The lines to reproduce run from the one containing "C4: 100nF (GND, VDD) -> 100nF (GND, STG)" through the final line of the entries; write them out exactly and add nothing.

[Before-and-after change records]
Content starts
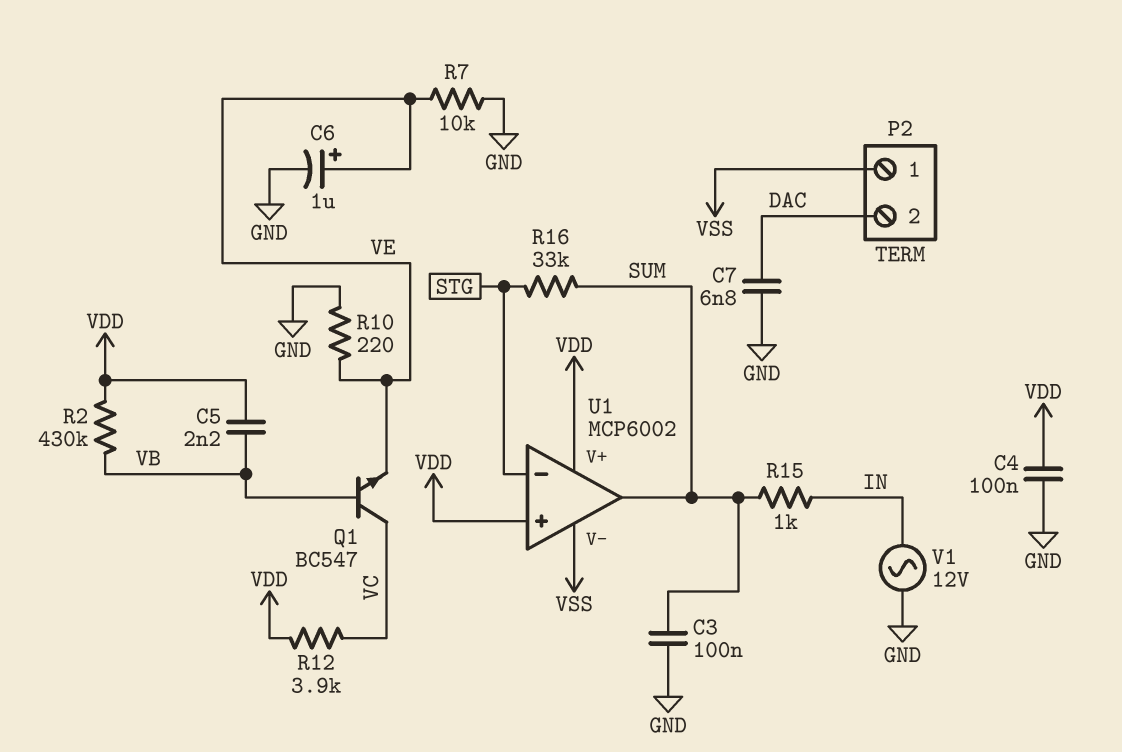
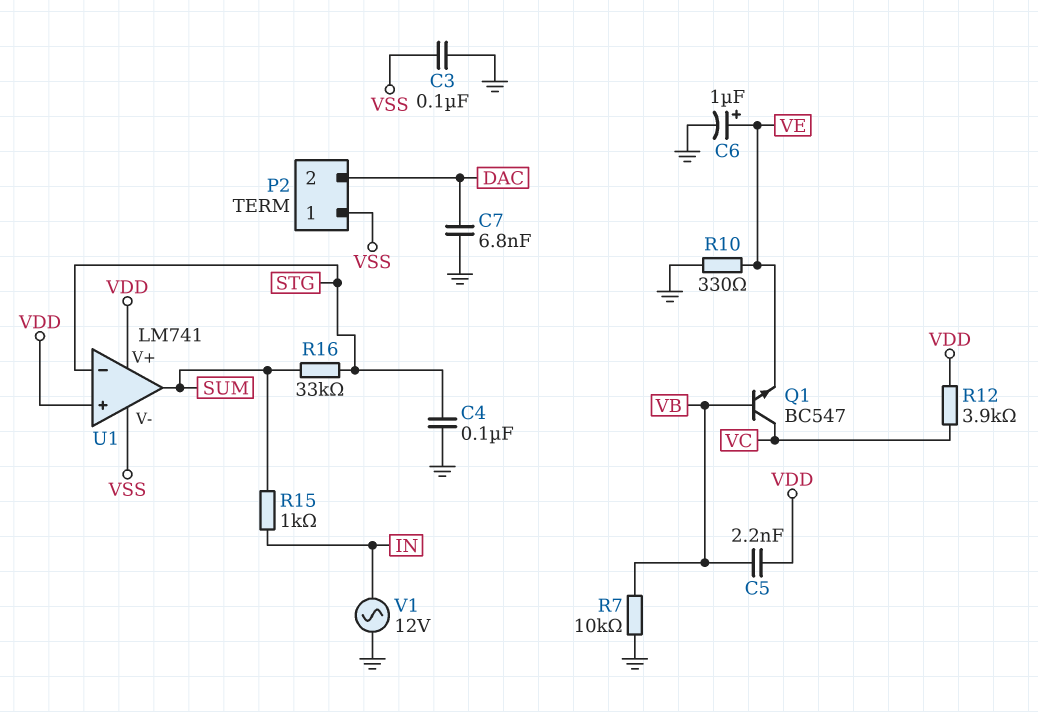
C3: 100nF (GND, SUM) -> 100nF (GND, VSS)
C4: 100nF (GND, VDD) -> 100nF (GND, STG)
R2: 430k (VB, VDD) -> none
R7: 10k (GND, VE) -> 10k (GND, VB)
R10: 220 (GND, VE) -> 330 (GND, VE)
U1: MCP6002 -> LM741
Content ends
## COMPLETED EXERCISE
C4: 100nF (GND, VDD) -> 100nF (GND, STG)
R2: 430k (VB, VDD) -> none
R7: 10k (GND, VE) -> 10k (GND, VB)
R10: 220 (GND, VE) -> 330 (GND, VE)
U1: MCP6002 -> LM741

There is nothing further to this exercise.